[[ SOURCE DATA open ]]
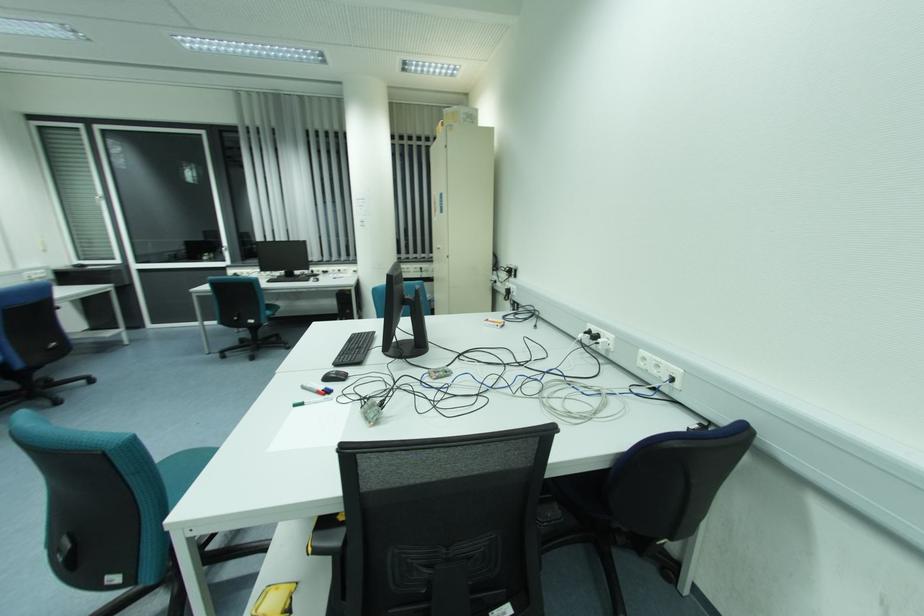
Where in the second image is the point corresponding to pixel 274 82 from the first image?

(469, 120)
[[ SOURCE DATA closed ]]
[[ SOURCE DATA open ]]
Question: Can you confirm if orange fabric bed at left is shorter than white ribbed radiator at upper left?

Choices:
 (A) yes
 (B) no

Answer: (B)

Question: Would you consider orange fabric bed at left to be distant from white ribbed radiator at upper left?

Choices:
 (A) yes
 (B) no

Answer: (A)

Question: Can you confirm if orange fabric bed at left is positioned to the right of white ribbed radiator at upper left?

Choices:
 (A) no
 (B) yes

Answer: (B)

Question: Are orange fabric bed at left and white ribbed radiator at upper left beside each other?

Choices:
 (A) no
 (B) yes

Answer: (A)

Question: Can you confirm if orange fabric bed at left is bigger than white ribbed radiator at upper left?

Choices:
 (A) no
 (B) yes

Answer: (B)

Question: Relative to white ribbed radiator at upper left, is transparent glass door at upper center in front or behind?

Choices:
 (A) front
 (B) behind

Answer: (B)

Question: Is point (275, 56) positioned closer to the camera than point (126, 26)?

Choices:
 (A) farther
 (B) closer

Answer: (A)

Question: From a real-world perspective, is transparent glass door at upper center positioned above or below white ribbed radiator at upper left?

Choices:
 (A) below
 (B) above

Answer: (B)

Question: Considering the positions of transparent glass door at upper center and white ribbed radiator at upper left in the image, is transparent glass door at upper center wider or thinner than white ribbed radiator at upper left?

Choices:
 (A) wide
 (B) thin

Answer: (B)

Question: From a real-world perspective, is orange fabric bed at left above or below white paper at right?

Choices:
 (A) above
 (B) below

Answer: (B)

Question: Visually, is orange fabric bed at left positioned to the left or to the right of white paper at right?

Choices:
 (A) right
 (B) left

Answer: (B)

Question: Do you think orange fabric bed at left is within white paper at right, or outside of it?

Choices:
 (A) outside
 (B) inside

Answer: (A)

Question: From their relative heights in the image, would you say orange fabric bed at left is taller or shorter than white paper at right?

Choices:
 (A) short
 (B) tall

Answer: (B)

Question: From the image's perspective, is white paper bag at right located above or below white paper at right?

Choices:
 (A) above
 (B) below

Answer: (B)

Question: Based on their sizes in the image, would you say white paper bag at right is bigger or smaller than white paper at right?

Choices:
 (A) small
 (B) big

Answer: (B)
[[ SOURCE DATA closed ]]
# TASK STATEMENT
Count the lines in the items above that contain the word "point", and reply with only that number.

# COMPLETED EXERCISE
2